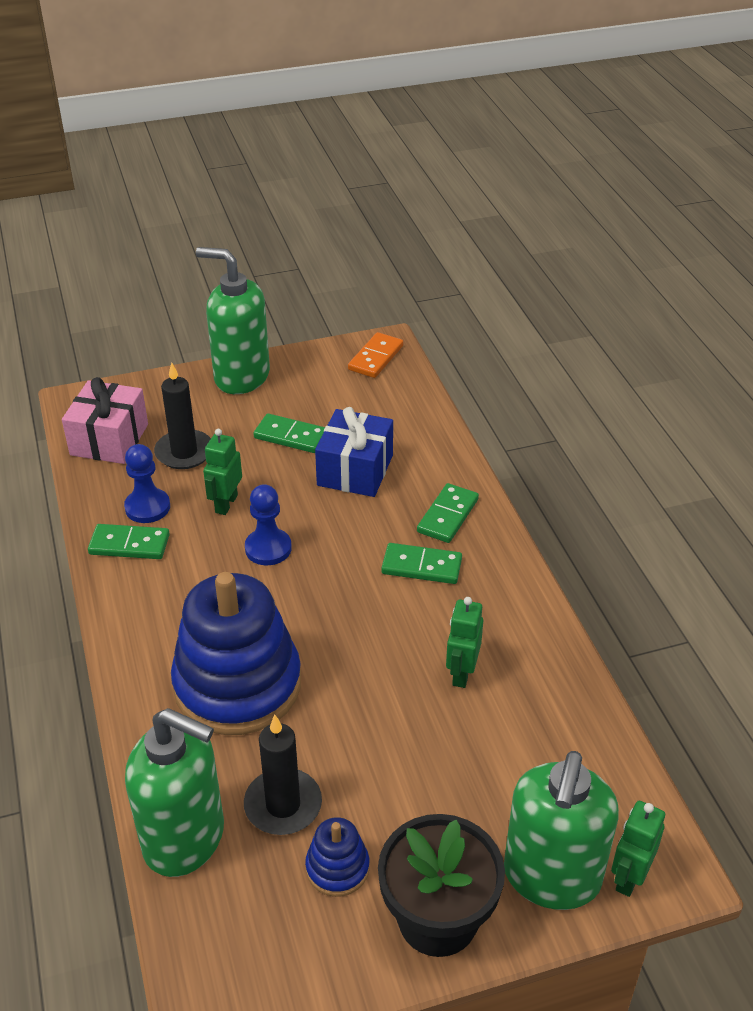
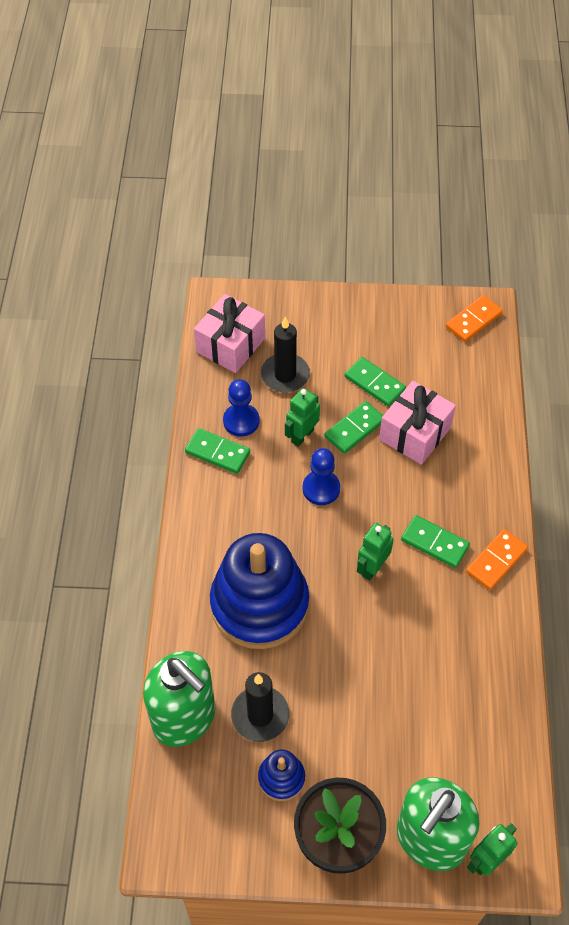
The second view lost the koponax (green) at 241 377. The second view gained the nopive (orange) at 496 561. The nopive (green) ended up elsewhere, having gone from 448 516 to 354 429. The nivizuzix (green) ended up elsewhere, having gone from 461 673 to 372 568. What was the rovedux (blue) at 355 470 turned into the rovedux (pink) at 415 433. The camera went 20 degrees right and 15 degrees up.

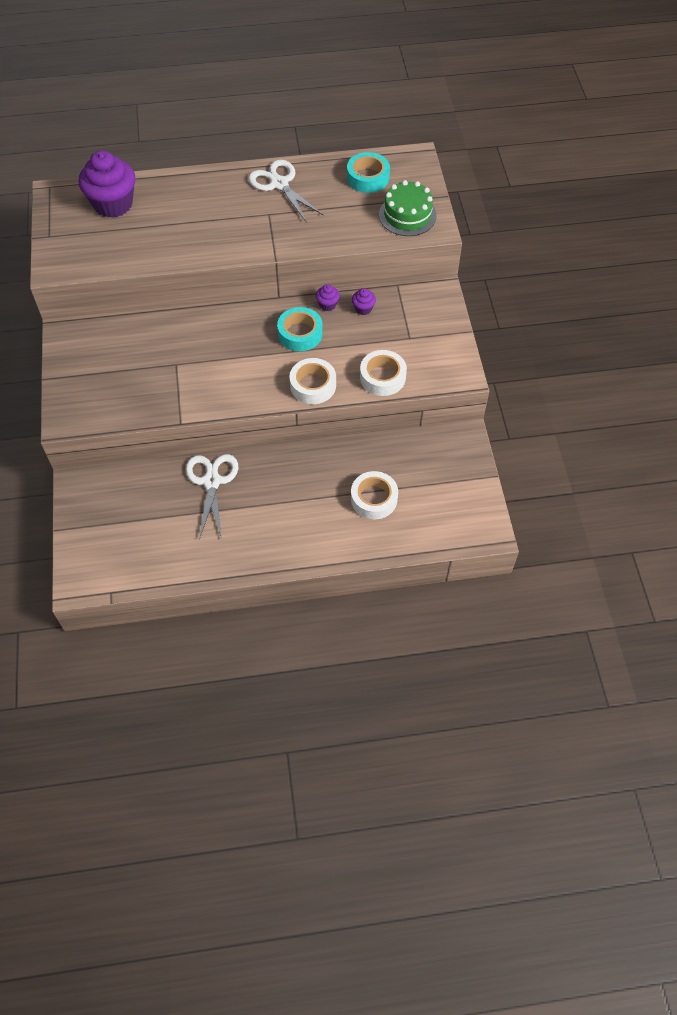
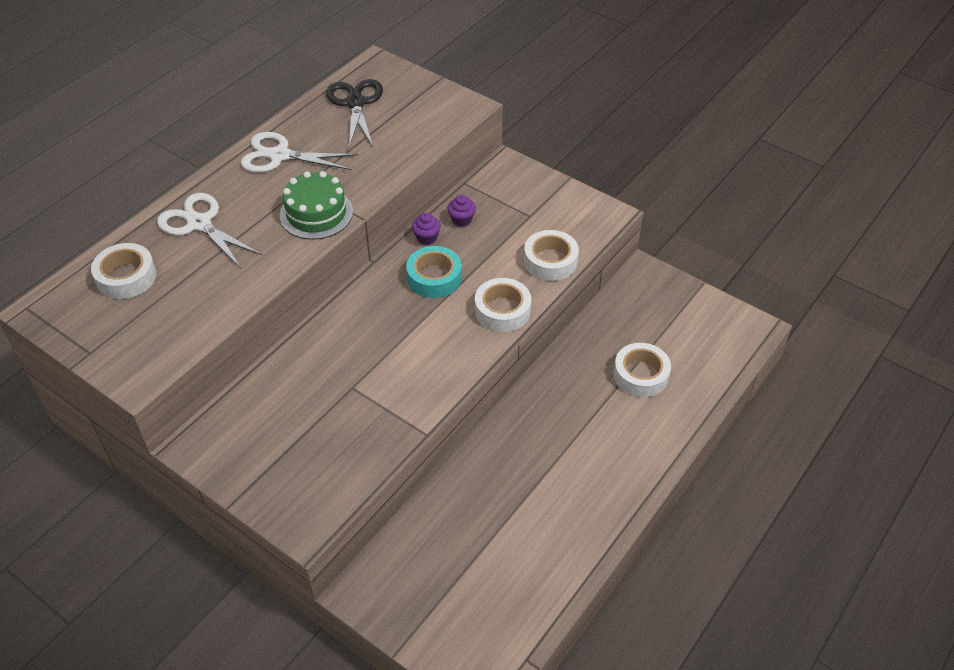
The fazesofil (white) ended up elsewhere, having gone from 211 481 to 199 224. The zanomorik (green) ended up elsewhere, having gone from 407 215 to 316 213. Where the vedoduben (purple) stood at 113 204, the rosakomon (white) came to stand at 126 277. Where the rosakomon (turquoise) stood at 368 178, the fazesofil (black) came to stand at 355 103. The camera went 45 degrees left and 10 degrees down.

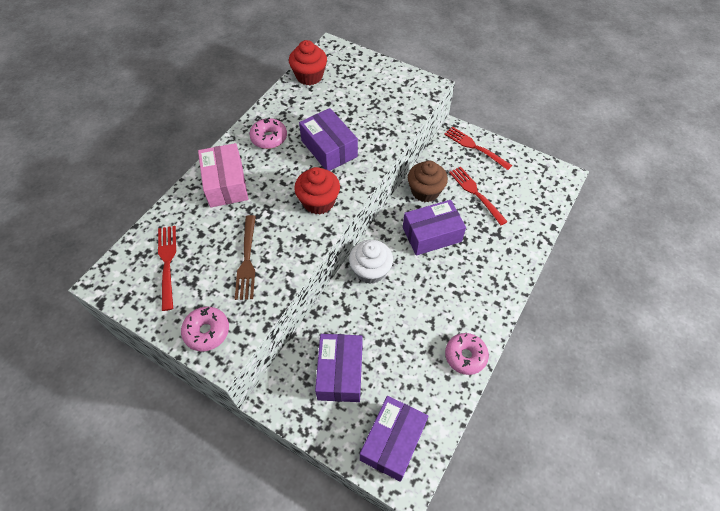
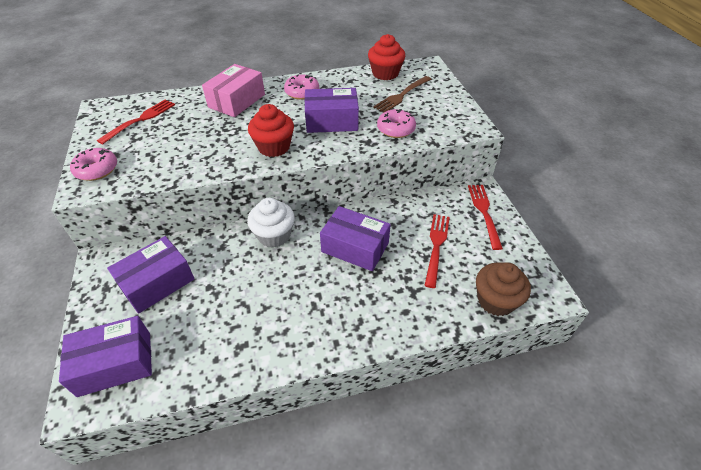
The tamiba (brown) ended up elsewhere, having gone from 247 260 to 402 95. The vedoduben (brown) ended up elsewhere, having gone from 425 191 to 496 300. The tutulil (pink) ended up elsewhere, having gone from 465 356 to 396 129. The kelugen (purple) at 329 148 ended up facing another way, 75 degrees clockwise from before. The camera went 45 degrees right and 10 degrees down.

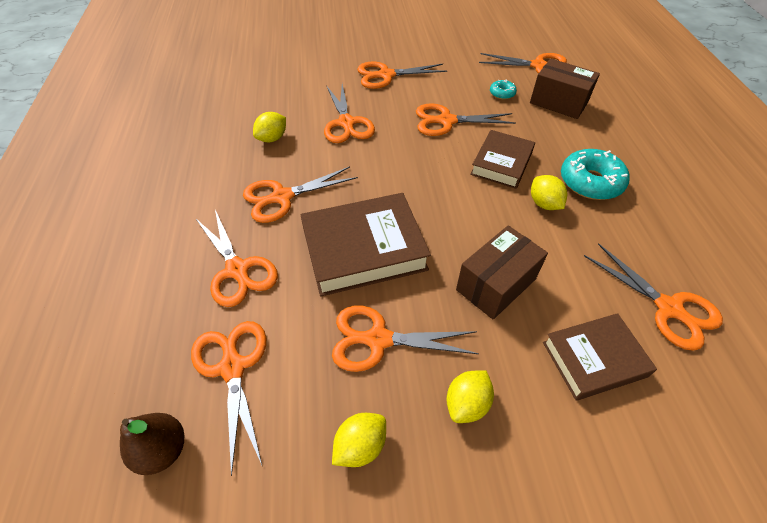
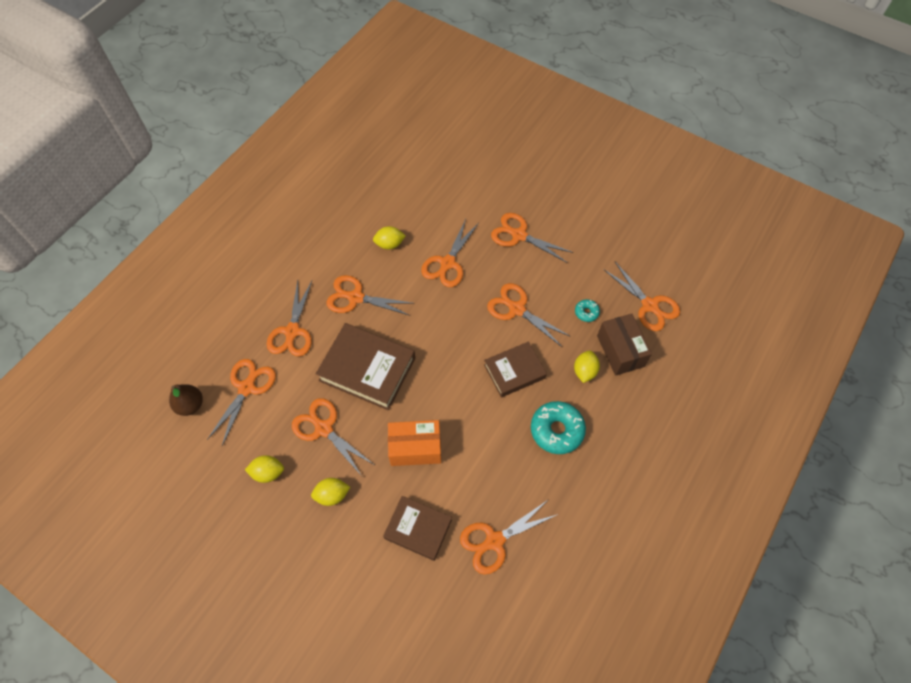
The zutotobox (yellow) ended up elsewhere, having gone from 544 204 to 584 371. What was the kelugen (brown) at 496 284 turned into the kelugen (orange) at 415 448. The fazesofil (orange) at 668 308 ended up facing another way, 60 degrees clockwise from before. The camera went 40 degrees right and 10 degrees up.

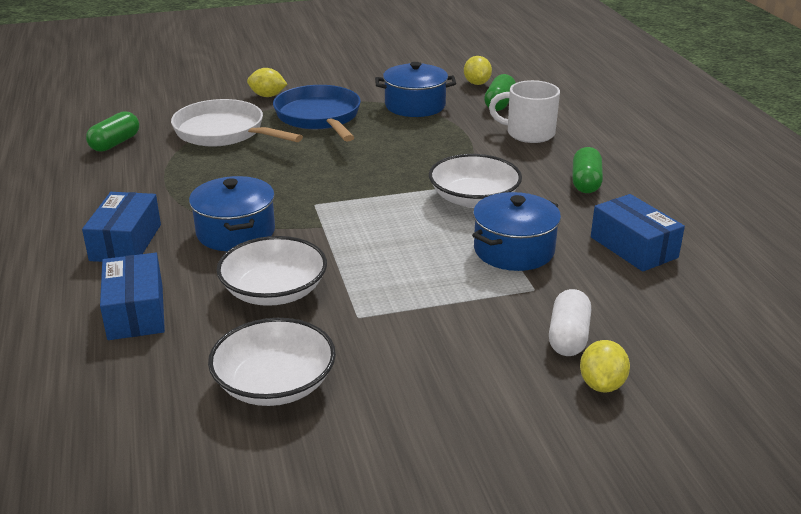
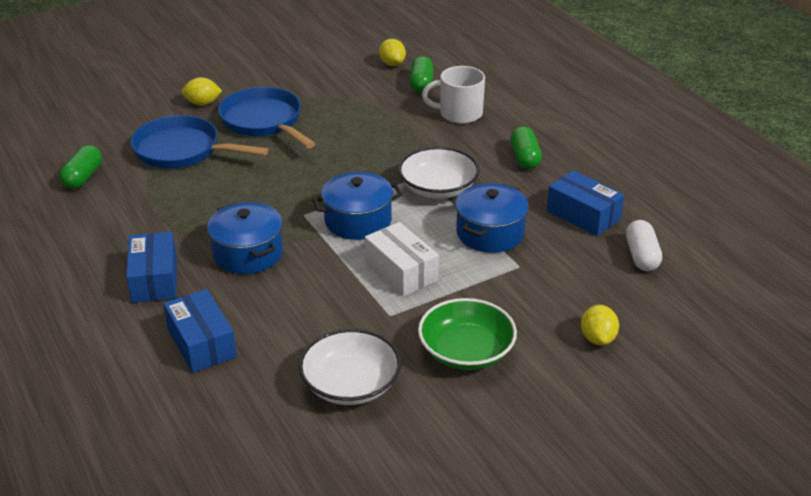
The second view lost the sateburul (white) at 274 291. The second view gained the kelugen (white) at 401 271. The second view gained the sateburul (green) at 466 351. The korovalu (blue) ended up elsewhere, having gone from 415 106 to 358 221. The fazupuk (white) ended up elsewhere, having gone from 568 337 to 641 256. What was the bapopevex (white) at 224 132 turned into the bapopevex (blue) at 182 150. The camera went 15 degrees left and 5 degrees up.

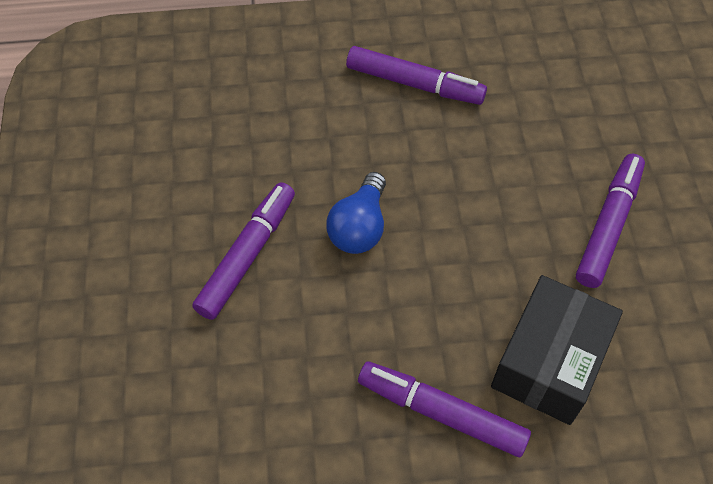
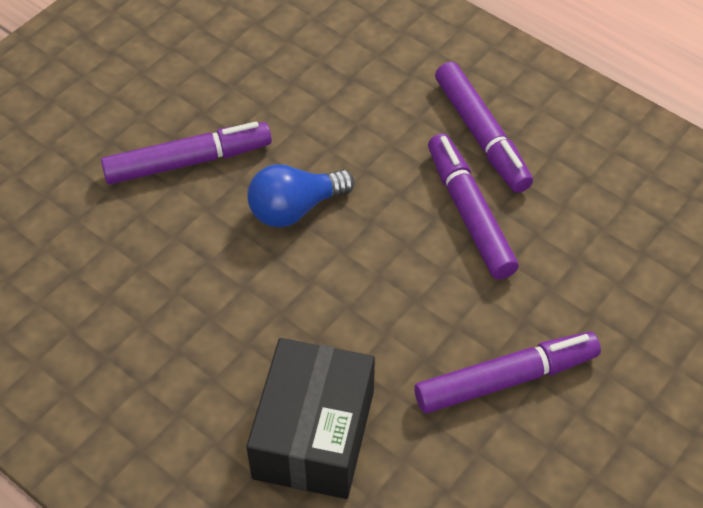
The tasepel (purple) ended up elsewhere, having gone from 441 412 to 469 213. The kelugen (black) at 549 362 ended up facing another way, 60 degrees counterclockwise from before. The camera went 45 degrees right and 5 degrees down.

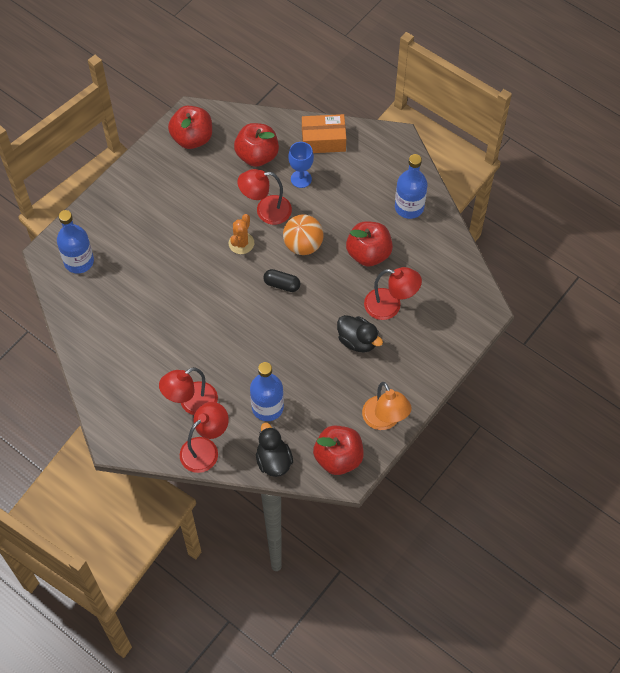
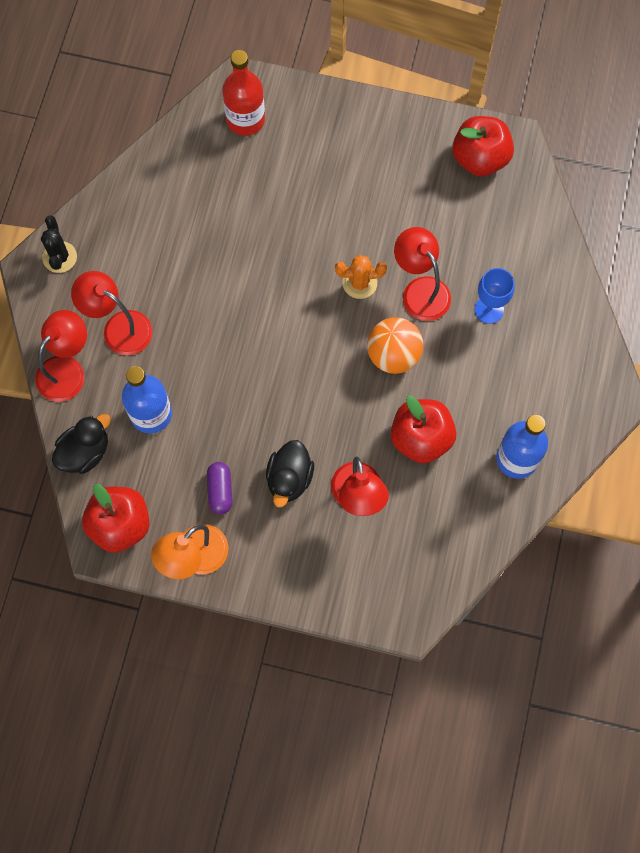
The second view lost the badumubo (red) at 257 156. The second view lost the fazupuk (black) at 282 284. The second view lost the kelugen (orange) at 323 140. The second view gained the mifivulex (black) at 59 257. The second view gained the fazupuk (purple) at 220 491. What was the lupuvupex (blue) at 79 261 turned into the lupuvupex (red) at 245 120. The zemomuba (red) at 205 449 ended up facing another way, 75 degrees counterclockwise from before. The camera went 65 degrees right and 10 degrees up.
◇ ◇ ◇ ◇ ◇ ◇ ◇
What to produce: Where an entry holds a picture, drop it and transcribe everything else exactly.

Your response:
The second view lost the koponax (green) at 241 377. The second view gained the nopive (orange) at 496 561. The nopive (green) ended up elsewhere, having gone from 448 516 to 354 429. The nivizuzix (green) ended up elsewhere, having gone from 461 673 to 372 568. What was the rovedux (blue) at 355 470 turned into the rovedux (pink) at 415 433. The camera went 20 degrees right and 15 degrees up.

The fazesofil (white) ended up elsewhere, having gone from 211 481 to 199 224. The zanomorik (green) ended up elsewhere, having gone from 407 215 to 316 213. Where the vedoduben (purple) stood at 113 204, the rosakomon (white) came to stand at 126 277. Where the rosakomon (turquoise) stood at 368 178, the fazesofil (black) came to stand at 355 103. The camera went 45 degrees left and 10 degrees down.

The tamiba (brown) ended up elsewhere, having gone from 247 260 to 402 95. The vedoduben (brown) ended up elsewhere, having gone from 425 191 to 496 300. The tutulil (pink) ended up elsewhere, having gone from 465 356 to 396 129. The kelugen (purple) at 329 148 ended up facing another way, 75 degrees clockwise from before. The camera went 45 degrees right and 10 degrees down.

The zutotobox (yellow) ended up elsewhere, having gone from 544 204 to 584 371. What was the kelugen (brown) at 496 284 turned into the kelugen (orange) at 415 448. The fazesofil (orange) at 668 308 ended up facing another way, 60 degrees clockwise from before. The camera went 40 degrees right and 10 degrees up.

The second view lost the sateburul (white) at 274 291. The second view gained the kelugen (white) at 401 271. The second view gained the sateburul (green) at 466 351. The korovalu (blue) ended up elsewhere, having gone from 415 106 to 358 221. The fazupuk (white) ended up elsewhere, having gone from 568 337 to 641 256. What was the bapopevex (white) at 224 132 turned into the bapopevex (blue) at 182 150. The camera went 15 degrees left and 5 degrees up.

The tasepel (purple) ended up elsewhere, having gone from 441 412 to 469 213. The kelugen (black) at 549 362 ended up facing another way, 60 degrees counterclockwise from before. The camera went 45 degrees right and 5 degrees down.

The second view lost the badumubo (red) at 257 156. The second view lost the fazupuk (black) at 282 284. The second view lost the kelugen (orange) at 323 140. The second view gained the mifivulex (black) at 59 257. The second view gained the fazupuk (purple) at 220 491. What was the lupuvupex (blue) at 79 261 turned into the lupuvupex (red) at 245 120. The zemomuba (red) at 205 449 ended up facing another way, 75 degrees counterclockwise from before. The camera went 65 degrees right and 10 degrees up.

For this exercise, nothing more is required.